What to do ▸
Restate each entry word for word. Keep every detail intact.

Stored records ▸
Segment Open

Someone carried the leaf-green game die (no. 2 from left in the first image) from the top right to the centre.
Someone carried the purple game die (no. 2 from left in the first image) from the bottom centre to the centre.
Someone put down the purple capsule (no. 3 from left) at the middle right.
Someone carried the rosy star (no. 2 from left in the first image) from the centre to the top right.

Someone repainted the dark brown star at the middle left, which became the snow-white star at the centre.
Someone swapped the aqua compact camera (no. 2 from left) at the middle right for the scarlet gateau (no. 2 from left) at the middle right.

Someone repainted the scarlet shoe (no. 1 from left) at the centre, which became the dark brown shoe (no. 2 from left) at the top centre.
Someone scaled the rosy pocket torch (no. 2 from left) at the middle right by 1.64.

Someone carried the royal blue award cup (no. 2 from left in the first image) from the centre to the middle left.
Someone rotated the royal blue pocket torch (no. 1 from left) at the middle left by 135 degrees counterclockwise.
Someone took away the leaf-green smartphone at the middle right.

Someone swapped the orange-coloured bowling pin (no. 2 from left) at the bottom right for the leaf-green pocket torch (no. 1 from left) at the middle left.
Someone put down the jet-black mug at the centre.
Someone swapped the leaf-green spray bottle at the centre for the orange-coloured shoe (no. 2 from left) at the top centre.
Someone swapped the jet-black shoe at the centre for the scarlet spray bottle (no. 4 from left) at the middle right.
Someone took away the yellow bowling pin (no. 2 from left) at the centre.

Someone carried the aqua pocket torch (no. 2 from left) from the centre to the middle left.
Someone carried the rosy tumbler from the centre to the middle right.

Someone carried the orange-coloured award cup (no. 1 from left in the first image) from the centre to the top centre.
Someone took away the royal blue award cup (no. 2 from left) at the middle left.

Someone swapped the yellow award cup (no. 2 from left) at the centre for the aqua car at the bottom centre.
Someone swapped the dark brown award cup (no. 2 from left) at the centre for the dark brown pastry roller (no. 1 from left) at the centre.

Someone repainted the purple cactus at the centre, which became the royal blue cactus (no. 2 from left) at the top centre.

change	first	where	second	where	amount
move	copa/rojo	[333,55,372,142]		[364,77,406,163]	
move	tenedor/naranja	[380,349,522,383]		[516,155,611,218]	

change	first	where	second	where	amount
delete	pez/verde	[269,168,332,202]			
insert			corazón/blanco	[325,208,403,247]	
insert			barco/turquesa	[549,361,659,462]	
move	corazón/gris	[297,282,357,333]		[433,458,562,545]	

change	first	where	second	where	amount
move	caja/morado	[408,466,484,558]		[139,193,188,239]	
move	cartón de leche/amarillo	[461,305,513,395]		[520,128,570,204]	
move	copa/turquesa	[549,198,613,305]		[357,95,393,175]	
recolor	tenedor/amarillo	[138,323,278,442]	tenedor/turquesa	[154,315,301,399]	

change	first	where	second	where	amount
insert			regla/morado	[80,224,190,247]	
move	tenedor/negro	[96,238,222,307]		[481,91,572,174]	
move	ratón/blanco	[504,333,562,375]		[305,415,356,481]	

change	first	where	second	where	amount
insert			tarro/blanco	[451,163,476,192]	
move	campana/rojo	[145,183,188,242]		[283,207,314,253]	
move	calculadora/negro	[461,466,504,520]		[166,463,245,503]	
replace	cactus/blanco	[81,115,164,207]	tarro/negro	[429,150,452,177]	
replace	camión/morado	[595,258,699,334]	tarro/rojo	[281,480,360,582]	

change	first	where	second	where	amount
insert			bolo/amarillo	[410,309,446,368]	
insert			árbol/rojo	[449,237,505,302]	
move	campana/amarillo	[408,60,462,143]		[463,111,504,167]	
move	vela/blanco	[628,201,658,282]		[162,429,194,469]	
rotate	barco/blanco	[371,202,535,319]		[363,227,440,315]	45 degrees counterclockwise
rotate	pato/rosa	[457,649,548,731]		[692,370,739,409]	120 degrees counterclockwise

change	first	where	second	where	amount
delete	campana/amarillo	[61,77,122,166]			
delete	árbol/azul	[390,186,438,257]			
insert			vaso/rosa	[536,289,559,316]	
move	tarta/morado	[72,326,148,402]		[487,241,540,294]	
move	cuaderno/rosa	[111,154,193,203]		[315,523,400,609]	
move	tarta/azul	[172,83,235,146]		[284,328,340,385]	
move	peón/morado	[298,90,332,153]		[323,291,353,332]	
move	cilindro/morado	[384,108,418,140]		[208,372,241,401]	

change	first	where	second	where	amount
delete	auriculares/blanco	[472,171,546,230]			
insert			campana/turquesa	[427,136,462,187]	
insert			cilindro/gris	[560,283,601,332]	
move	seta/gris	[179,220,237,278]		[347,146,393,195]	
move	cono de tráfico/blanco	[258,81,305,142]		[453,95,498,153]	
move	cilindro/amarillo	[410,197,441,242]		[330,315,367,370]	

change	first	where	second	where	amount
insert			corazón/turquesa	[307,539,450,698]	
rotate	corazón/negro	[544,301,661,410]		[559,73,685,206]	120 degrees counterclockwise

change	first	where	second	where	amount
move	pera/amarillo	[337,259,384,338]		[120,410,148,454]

Segment Closed

Task result ▸
Someone carried the leaf-green game die (no. 2 from left in the first image) from the top right to the centre.
Someone carried the purple game die (no. 2 from left in the first image) from the bottom centre to the centre.
Someone put down the purple capsule (no. 3 from left) at the middle right.
Someone carried the rosy star (no. 2 from left in the first image) from the centre to the top right.

Someone repainted the dark brown star at the middle left, which became the snow-white star at the centre.
Someone swapped the aqua compact camera (no. 2 from left) at the middle right for the scarlet gateau (no. 2 from left) at the middle right.

Someone repainted the scarlet shoe (no. 1 from left) at the centre, which became the dark brown shoe (no. 2 from left) at the top centre.
Someone scaled the rosy pocket torch (no. 2 from left) at the middle right by 1.64.

Someone carried the royal blue award cup (no. 2 from left in the first image) from the centre to the middle left.
Someone rotated the royal blue pocket torch (no. 1 from left) at the middle left by 135 degrees counterclockwise.
Someone took away the leaf-green smartphone at the middle right.

Someone swapped the orange-coloured bowling pin (no. 2 from left) at the bottom right for the leaf-green pocket torch (no. 1 from left) at the middle left.
Someone put down the jet-black mug at the centre.
Someone swapped the leaf-green spray bottle at the centre for the orange-coloured shoe (no. 2 from left) at the top centre.
Someone swapped the jet-black shoe at the centre for the scarlet spray bottle (no. 4 from left) at the middle right.
Someone took away the yellow bowling pin (no. 2 from left) at the centre.

Someone carried the aqua pocket torch (no. 2 from left) from the centre to the middle left.
Someone carried the rosy tumbler from the centre to the middle right.

Someone carried the orange-coloured award cup (no. 1 from left in the first image) from the centre to the top centre.
Someone took away the royal blue award cup (no. 2 from left) at the middle left.

Someone swapped the yellow award cup (no. 2 from left) at the centre for the aqua car at the bottom centre.
Someone swapped the dark brown award cup (no. 2 from left) at the centre for the dark brown pastry roller (no. 1 from left) at the centre.

Someone repainted the purple cactus at the centre, which became the royal blue cactus (no. 2 from left) at the top centre.

change	first	where	second	where	amount
move	copa/rojo	[333,55,372,142]		[364,77,406,163]	
move	tenedor/naranja	[380,349,522,383]		[516,155,611,218]	

change	first	where	second	where	amount
delete	pez/verde	[269,168,332,202]			
insert			corazón/blanco	[325,208,403,247]	
insert			barco/turquesa	[549,361,659,462]	
move	corazón/gris	[297,282,357,333]		[433,458,562,545]	

change	first	where	second	where	amount
move	caja/morado	[408,466,484,558]		[139,193,188,239]	
move	cartón de leche/amarillo	[461,305,513,395]		[520,128,570,204]	
move	copa/turquesa	[549,198,613,305]		[357,95,393,175]	
recolor	tenedor/amarillo	[138,323,278,442]	tenedor/turquesa	[154,315,301,399]	

change	first	where	second	where	amount
insert			regla/morado	[80,224,190,247]	
move	tenedor/negro	[96,238,222,307]		[481,91,572,174]	
move	ratón/blanco	[504,333,562,375]		[305,415,356,481]	

change	first	where	second	where	amount
insert			tarro/blanco	[451,163,476,192]	
move	campana/rojo	[145,183,188,242]		[283,207,314,253]	
move	calculadora/negro	[461,466,504,520]		[166,463,245,503]	
replace	cactus/blanco	[81,115,164,207]	tarro/negro	[429,150,452,177]	
replace	camión/morado	[595,258,699,334]	tarro/rojo	[281,480,360,582]	

change	first	where	second	where	amount
insert			bolo/amarillo	[410,309,446,368]	
insert			árbol/rojo	[449,237,505,302]	
move	campana/amarillo	[408,60,462,143]		[463,111,504,167]	
move	vela/blanco	[628,201,658,282]		[162,429,194,469]	
rotate	barco/blanco	[371,202,535,319]		[363,227,440,315]	45 degrees counterclockwise
rotate	pato/rosa	[457,649,548,731]		[692,370,739,409]	120 degrees counterclockwise

change	first	where	second	where	amount
delete	campana/amarillo	[61,77,122,166]			
delete	árbol/azul	[390,186,438,257]			
insert			vaso/rosa	[536,289,559,316]	
move	tarta/morado	[72,326,148,402]		[487,241,540,294]	
move	cuaderno/rosa	[111,154,193,203]		[315,523,400,609]	
move	tarta/azul	[172,83,235,146]		[284,328,340,385]	
move	peón/morado	[298,90,332,153]		[323,291,353,332]	
move	cilindro/morado	[384,108,418,140]		[208,372,241,401]	

change	first	where	second	where	amount
delete	auriculares/blanco	[472,171,546,230]			
insert			campana/turquesa	[427,136,462,187]	
insert			cilindro/gris	[560,283,601,332]	
move	seta/gris	[179,220,237,278]		[347,146,393,195]	
move	cono de tráfico/blanco	[258,81,305,142]		[453,95,498,153]	
move	cilindro/amarillo	[410,197,441,242]		[330,315,367,370]	

change	first	where	second	where	amount
insert			corazón/turquesa	[307,539,450,698]	
rotate	corazón/negro	[544,301,661,410]		[559,73,685,206]	120 degrees counterclockwise

change	first	where	second	where	amount
move	pera/amarillo	[337,259,384,338]		[120,410,148,454]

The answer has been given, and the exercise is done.